[Dataset records]
-- Opening Marker --
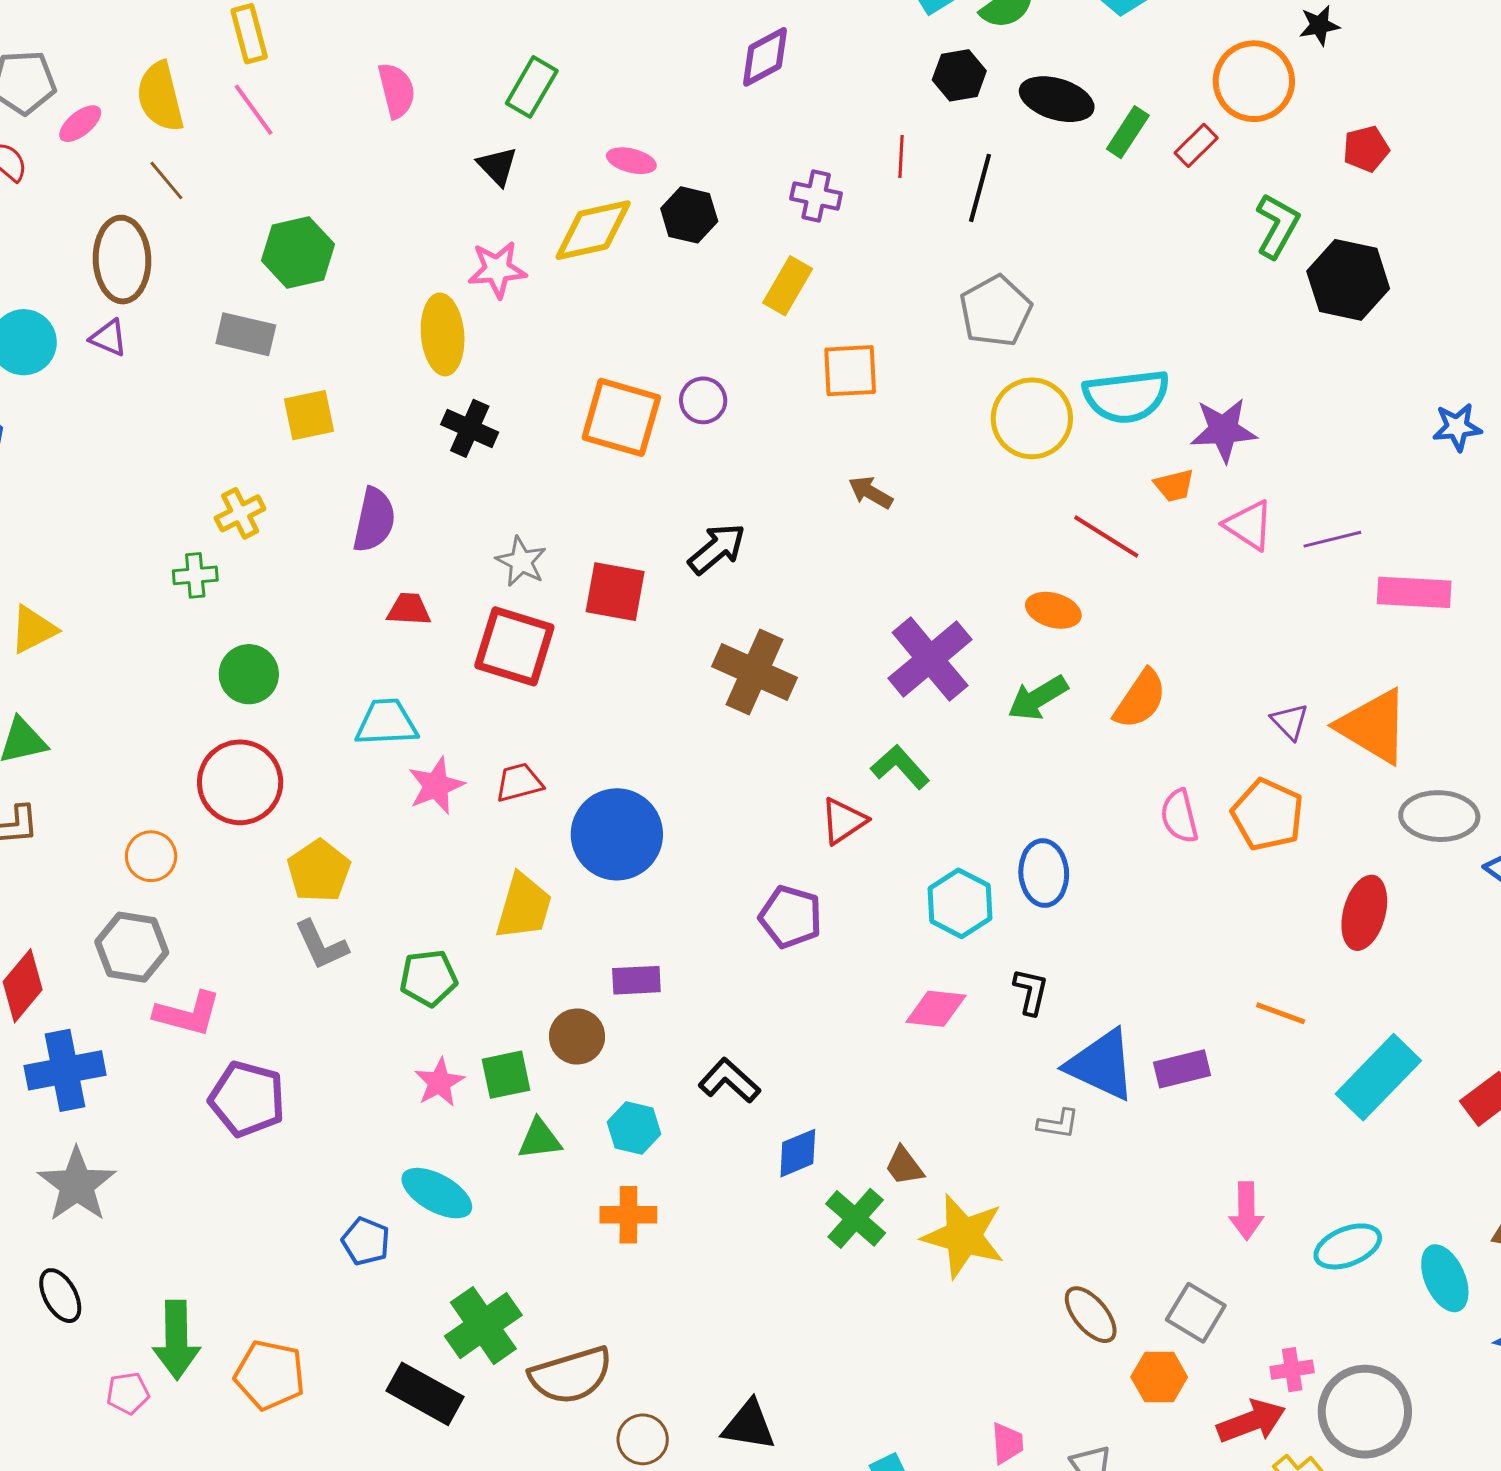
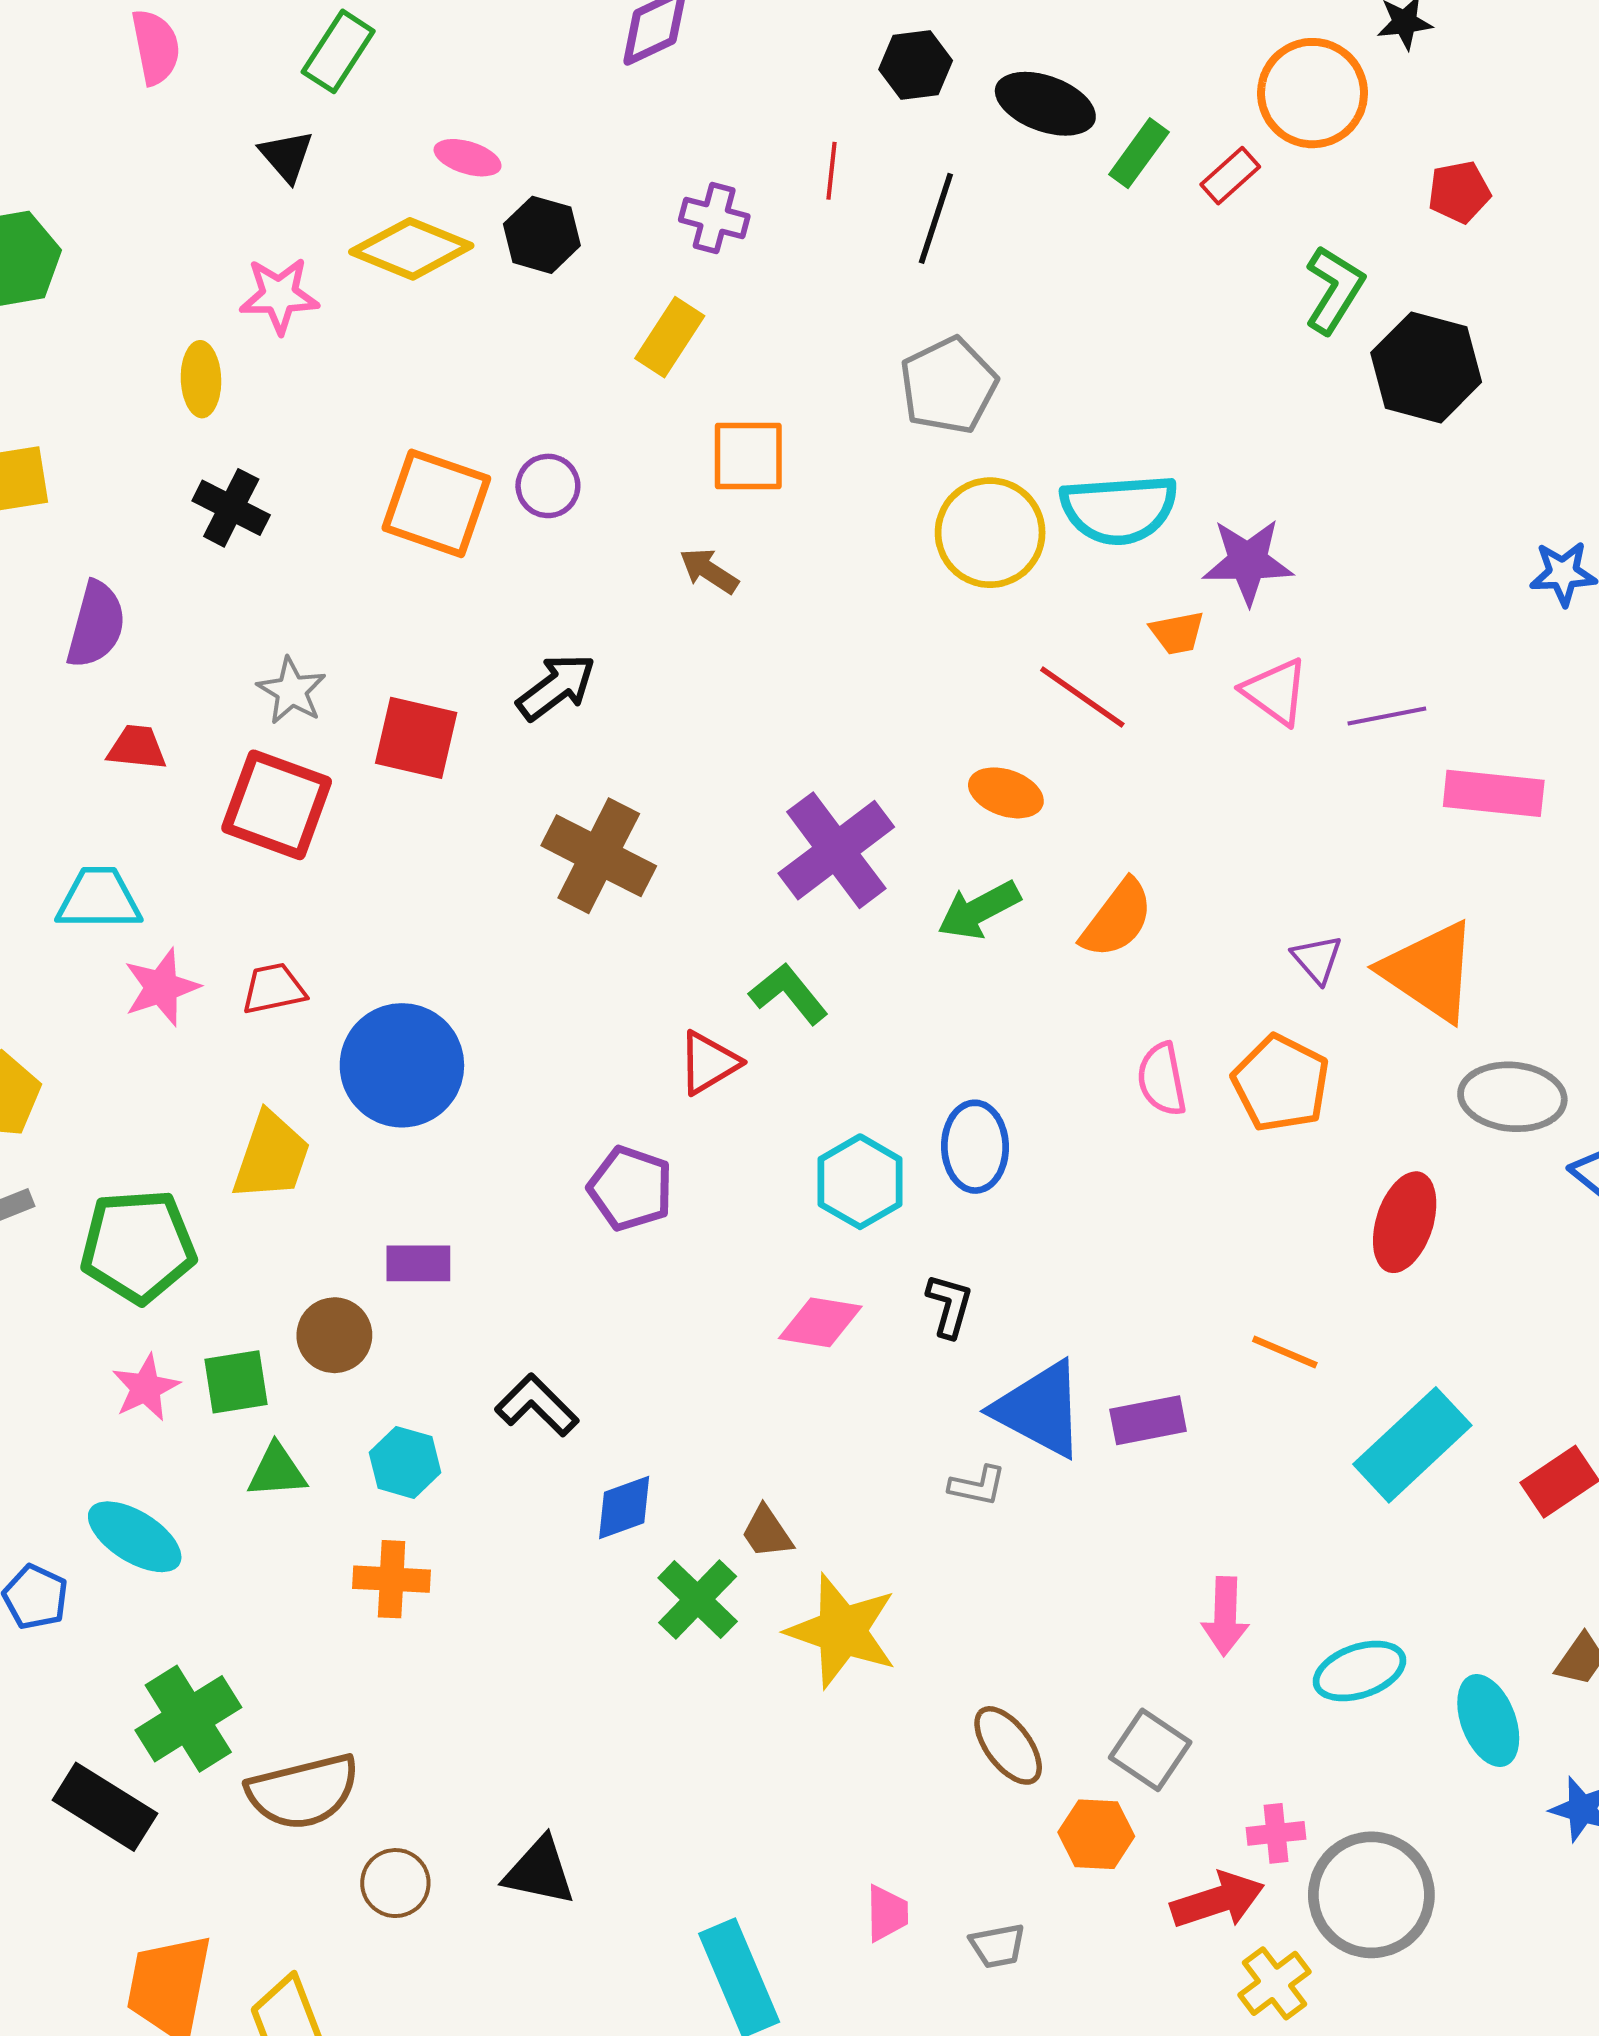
yellow diamond: (593, 230) -> (411, 249), turned 32
yellow ellipse: (443, 334) -> (201, 379), size x0.7
brown arrow: (871, 492) -> (709, 571), moved
green pentagon: (428, 978) -> (138, 1246), size x1.5

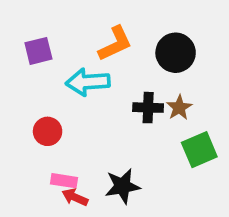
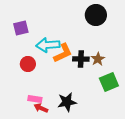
orange L-shape: (115, 44) -> (63, 53), moved
black circle: (176, 53) -> (96, 15), moved
red circle: (48, 131) -> (28, 64), moved

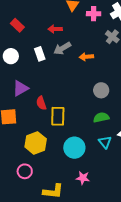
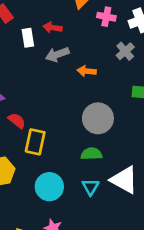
white rectangle: (40, 54) -> (28, 38), moved
gray circle: (101, 90) -> (98, 118), size x1.5
red semicircle: (41, 103) -> (17, 121), turned 136

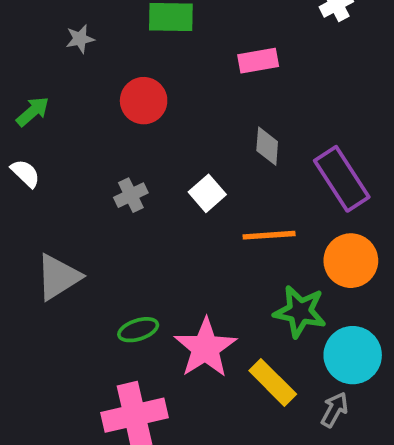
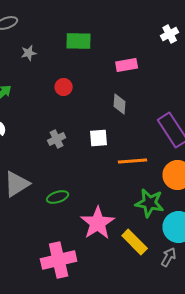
red circle: (144, 101) -> (64, 87), size x0.7
gray diamond: (267, 146) -> (120, 104), moved
white square: (207, 193) -> (99, 138), turned 36
green ellipse: (138, 330) -> (58, 197), moved

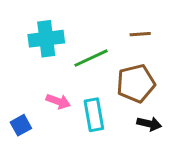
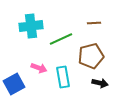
blue square: (21, 125) -> (14, 84), size x1.5

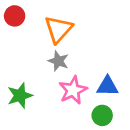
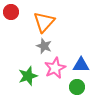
green star: (20, 96) -> (28, 76), moved

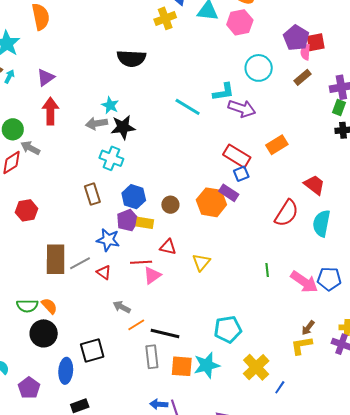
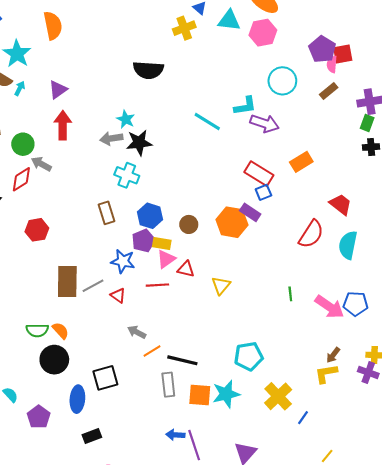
pink triangle: (152, 275) -> (166, 259), moved

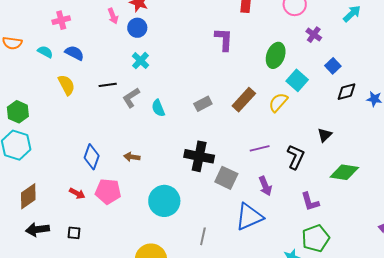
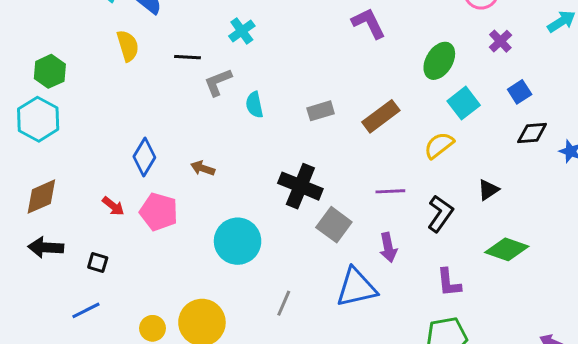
purple L-shape: (224, 39) -> (369, 23), turned -40
yellow semicircle: (278, 102) -> (439, 145), moved

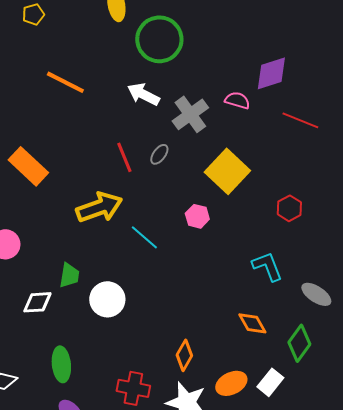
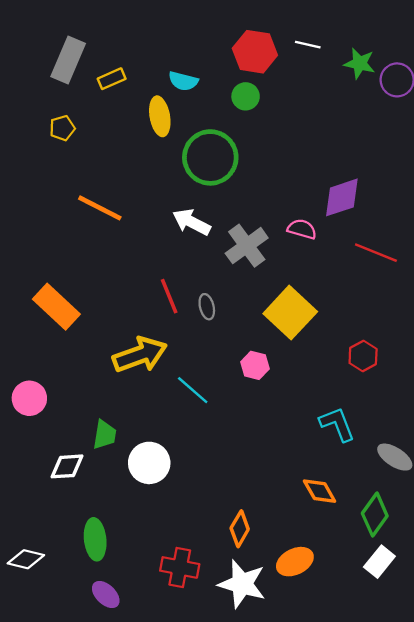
gray ellipse: (159, 154) -> (207, 307), moved, turned -50
white rectangle: (270, 382) -> (379, 562), moved

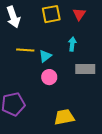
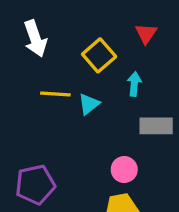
-- Closing Marker --
Should a record include a picture, omit it from your copy and return the rest unchanged.

Output of the task -
yellow diamond: (593, 230) -> (411, 249), turned 32
yellow ellipse: (443, 334) -> (201, 379), size x0.7
brown arrow: (871, 492) -> (709, 571), moved
green pentagon: (428, 978) -> (138, 1246), size x1.5

orange L-shape: (115, 44) -> (63, 53), moved
black circle: (176, 53) -> (96, 15), moved
red circle: (48, 131) -> (28, 64), moved

white rectangle: (40, 54) -> (28, 38), moved
gray circle: (101, 90) -> (98, 118), size x1.5
red semicircle: (41, 103) -> (17, 121), turned 136

red circle: (144, 101) -> (64, 87), size x0.7
gray diamond: (267, 146) -> (120, 104), moved
white square: (207, 193) -> (99, 138), turned 36
green ellipse: (138, 330) -> (58, 197), moved

blue square: (21, 125) -> (14, 84), size x1.5

green star: (20, 96) -> (28, 76), moved

pink triangle: (152, 275) -> (166, 259), moved

purple L-shape: (224, 39) -> (369, 23), turned -40
yellow semicircle: (278, 102) -> (439, 145), moved

gray ellipse: (159, 154) -> (207, 307), moved, turned -50
white rectangle: (270, 382) -> (379, 562), moved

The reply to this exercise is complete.